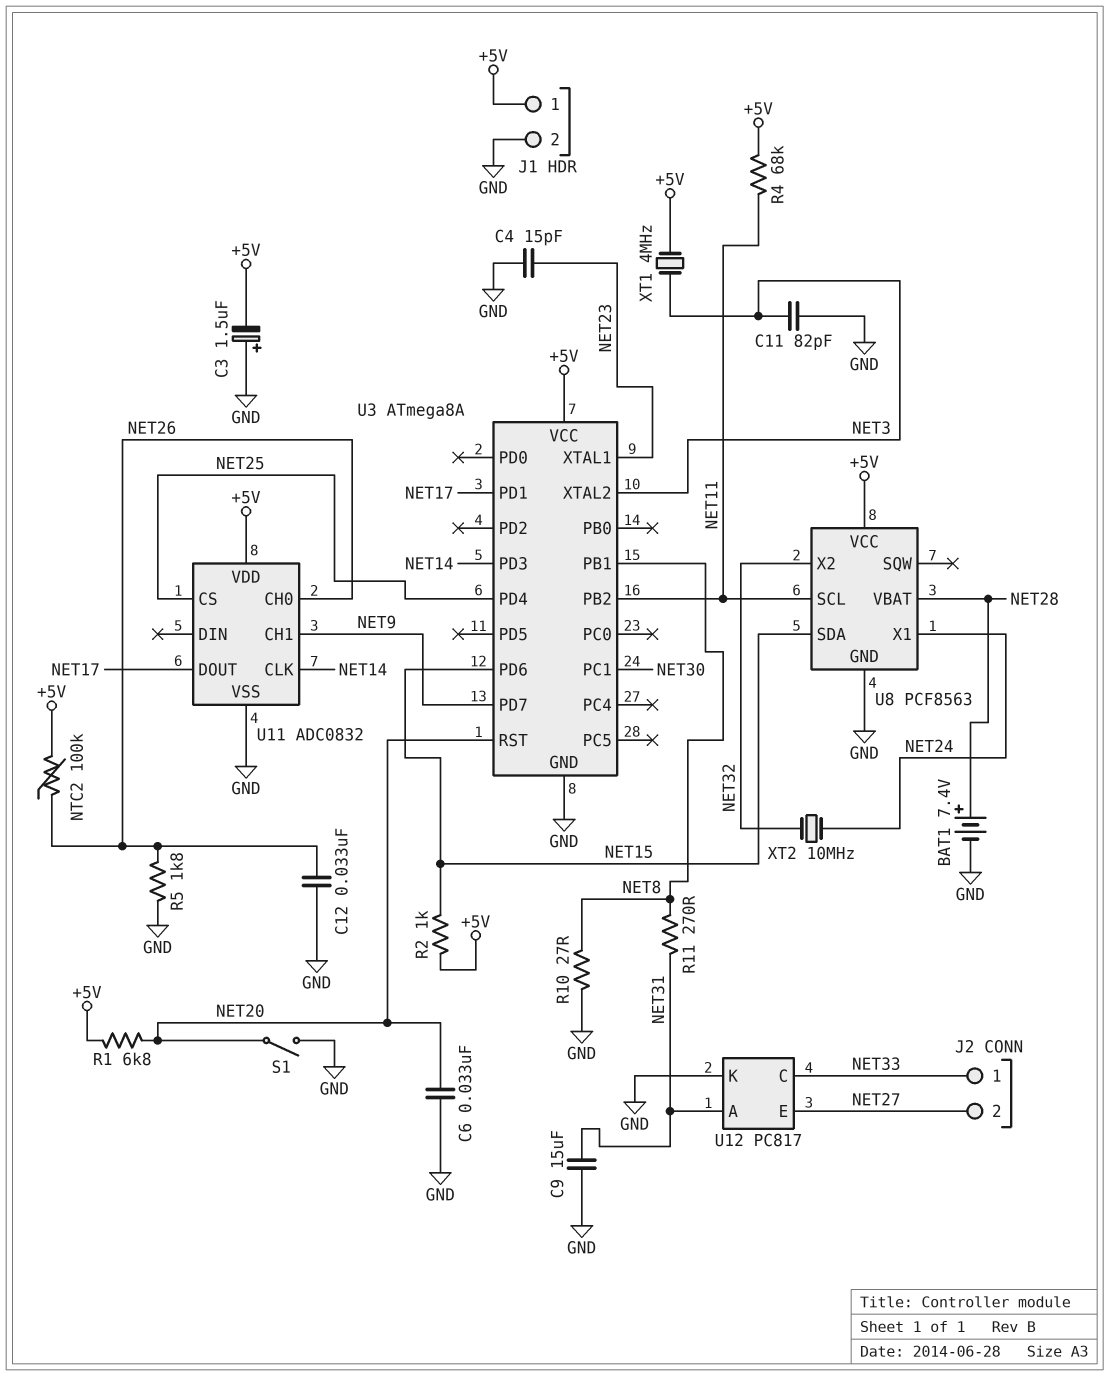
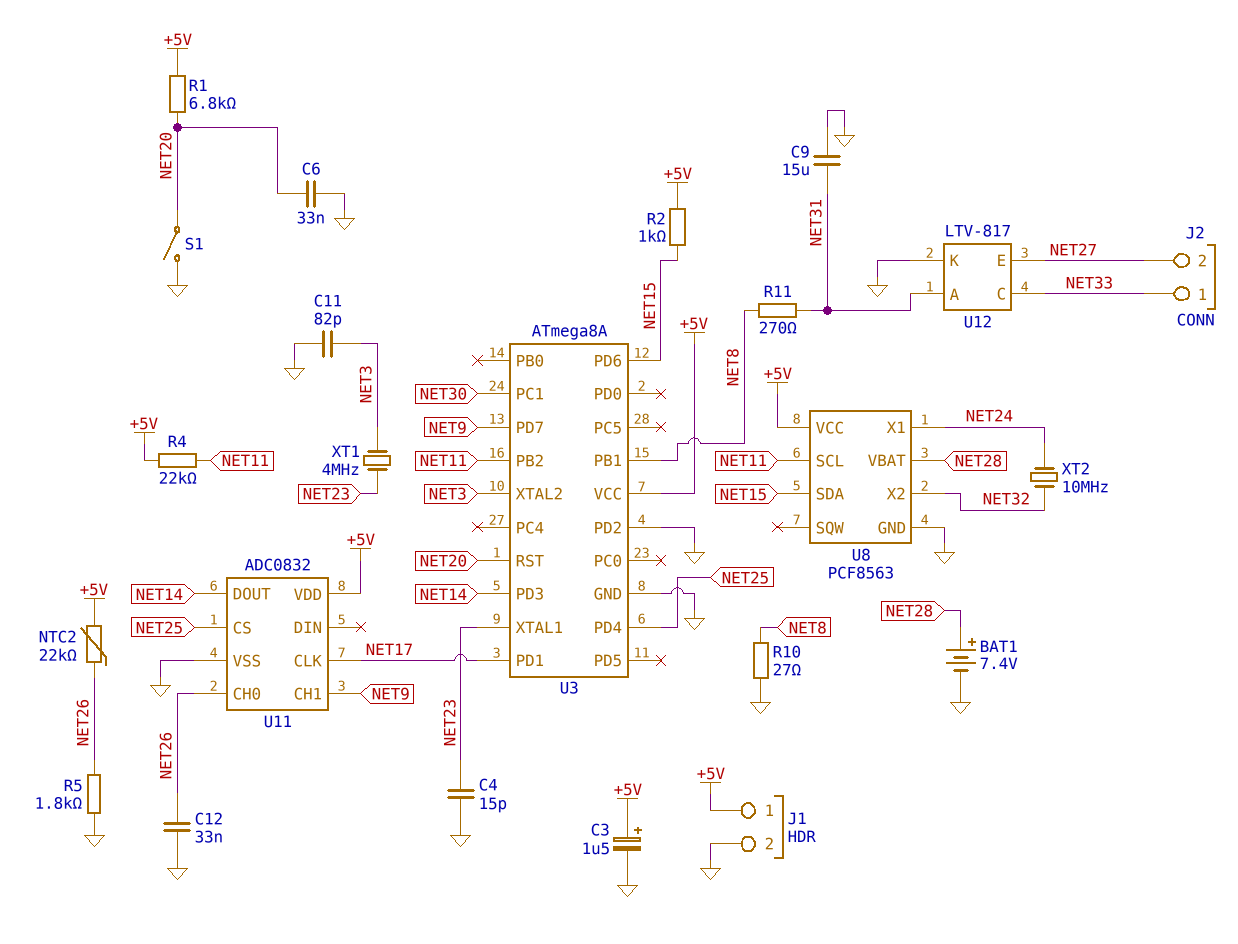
C3: 1.5uF (plus GND, minus +5V) -> 1.5uF (plus +5V, minus GND)
NTC2: 100k (+5V, NET26) -> 22k (+5V, NET26)
R4: 68k (+5V, NET11) -> 22k (+5V, NET11)
U3 pin PD2: none -> GND
U11 pin CLK: NET14 -> NET17
U11 pin DOUT: NET17 -> NET14
U12: PC817 -> LTV-817
XT1: 4MHz (+5V, NET3) -> 4MHz (NET3, NET23)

--------------------------------------------------

Problem details
Once the pictures are set aside, reproduce the records in full and exactly.

Written answer
C3: 1.5uF (plus GND, minus +5V) -> 1.5uF (plus +5V, minus GND)
NTC2: 100k (+5V, NET26) -> 22k (+5V, NET26)
R4: 68k (+5V, NET11) -> 22k (+5V, NET11)
U3 pin PD2: none -> GND
U11 pin CLK: NET14 -> NET17
U11 pin DOUT: NET17 -> NET14
U12: PC817 -> LTV-817
XT1: 4MHz (+5V, NET3) -> 4MHz (NET3, NET23)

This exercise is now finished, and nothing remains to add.